Object state comparisons:
————
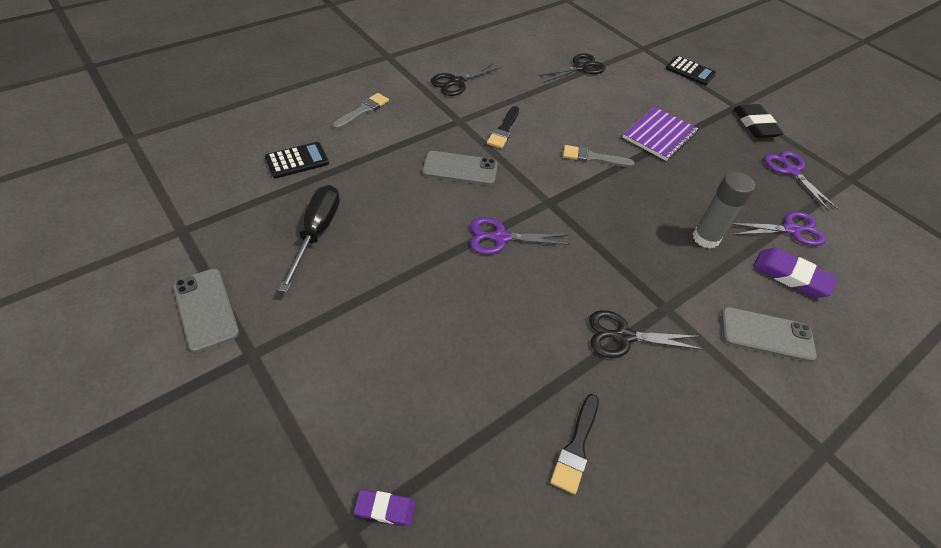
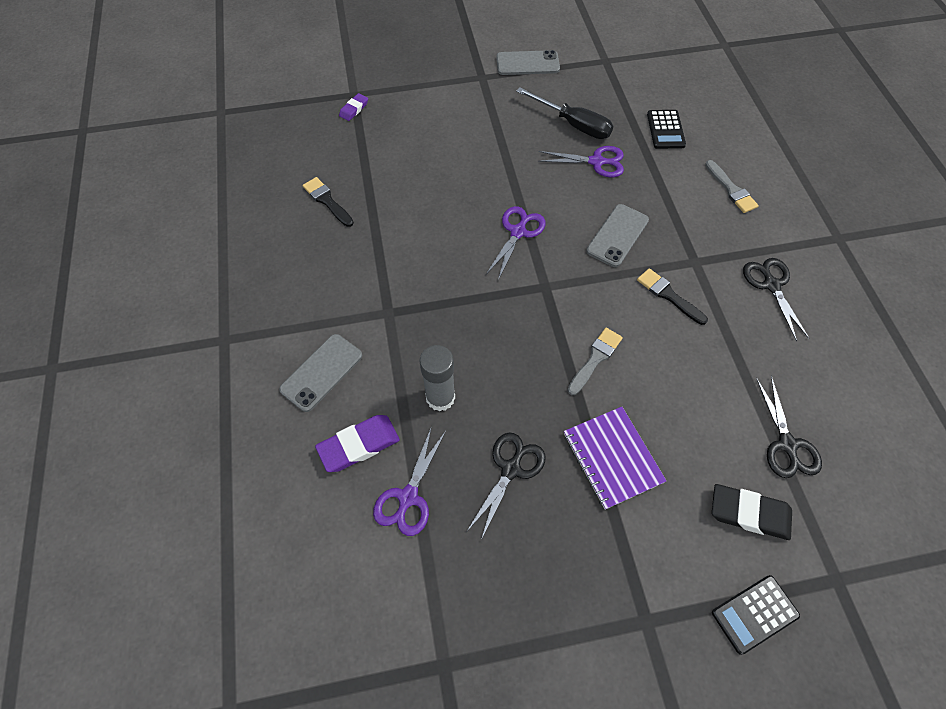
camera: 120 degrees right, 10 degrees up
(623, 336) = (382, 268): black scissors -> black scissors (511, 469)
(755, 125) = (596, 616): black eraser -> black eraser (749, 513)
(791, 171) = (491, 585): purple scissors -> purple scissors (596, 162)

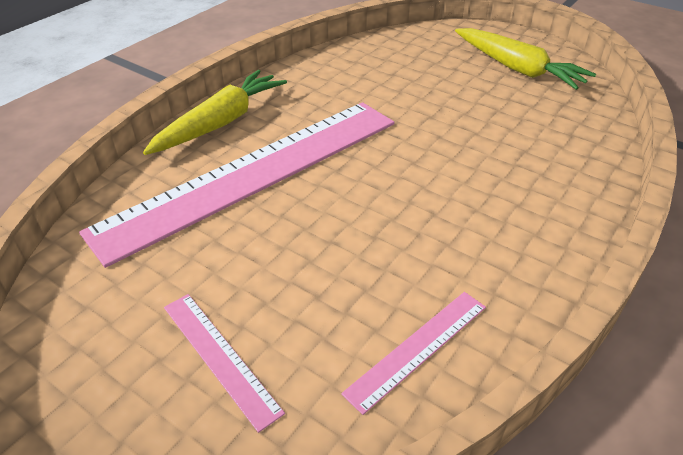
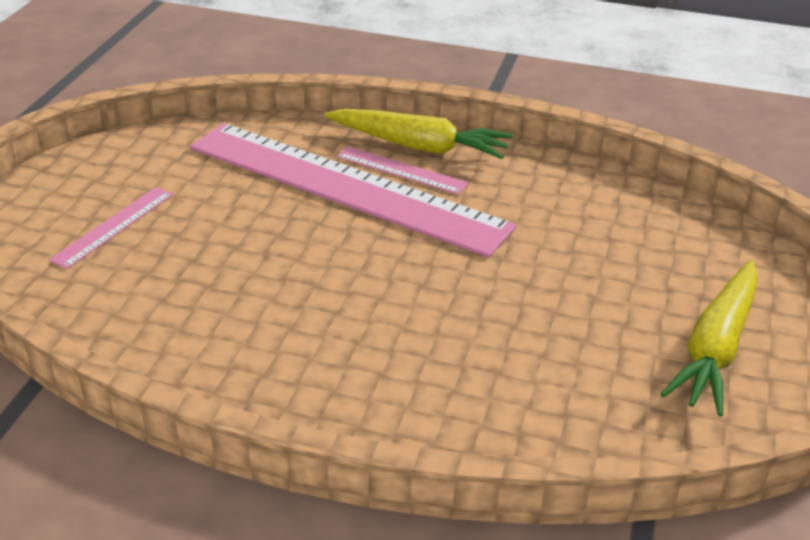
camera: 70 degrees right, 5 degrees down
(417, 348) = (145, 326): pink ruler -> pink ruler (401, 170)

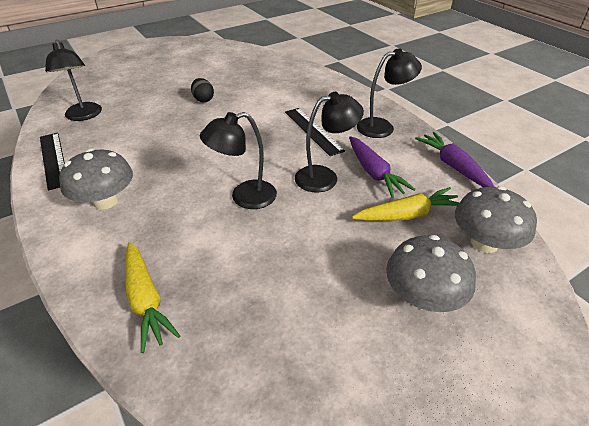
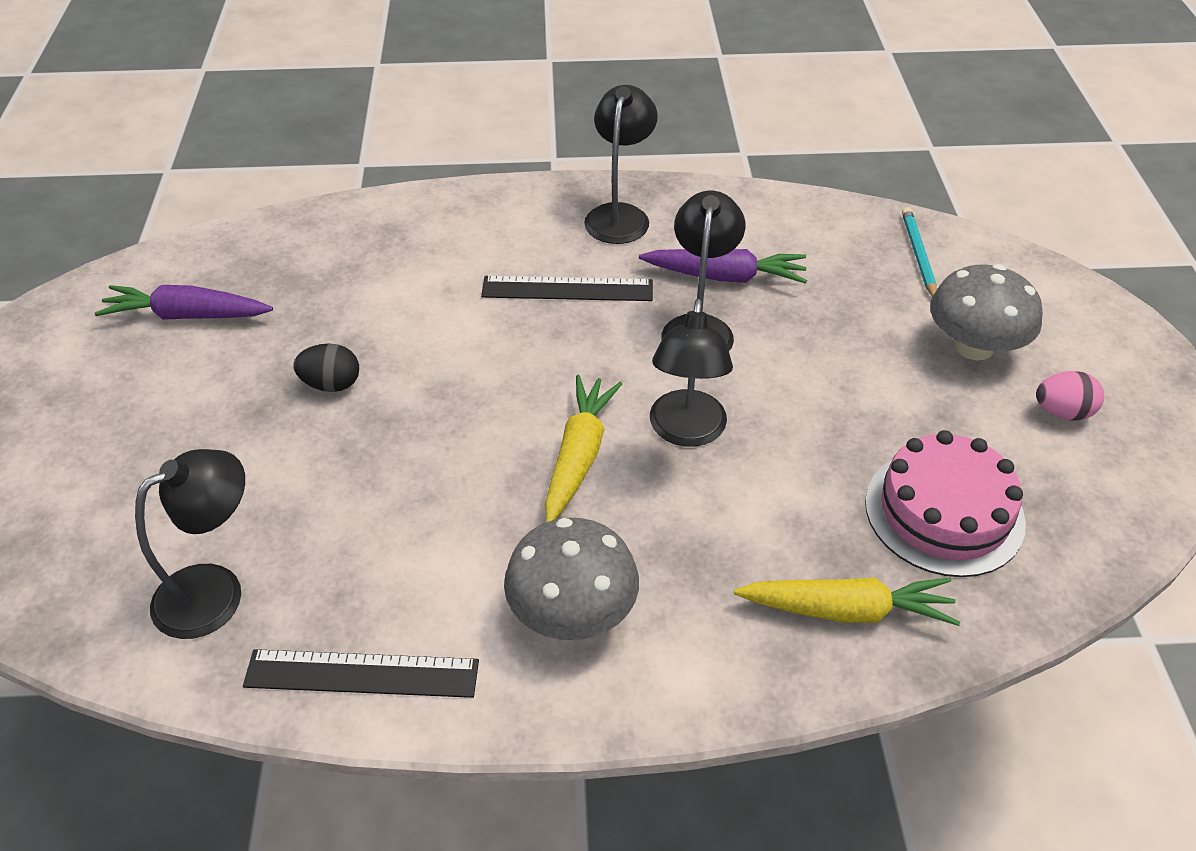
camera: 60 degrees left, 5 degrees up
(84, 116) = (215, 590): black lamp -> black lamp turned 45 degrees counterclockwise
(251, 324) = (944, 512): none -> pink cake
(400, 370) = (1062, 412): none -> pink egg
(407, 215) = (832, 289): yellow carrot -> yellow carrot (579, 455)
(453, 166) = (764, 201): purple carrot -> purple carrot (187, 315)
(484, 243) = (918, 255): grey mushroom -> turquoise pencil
————
*REQUIRED ACTION:* Within the entries above, how many lines hold the string "degrees"? State the number with no other words.

*SOLVED PROBLEM:* 4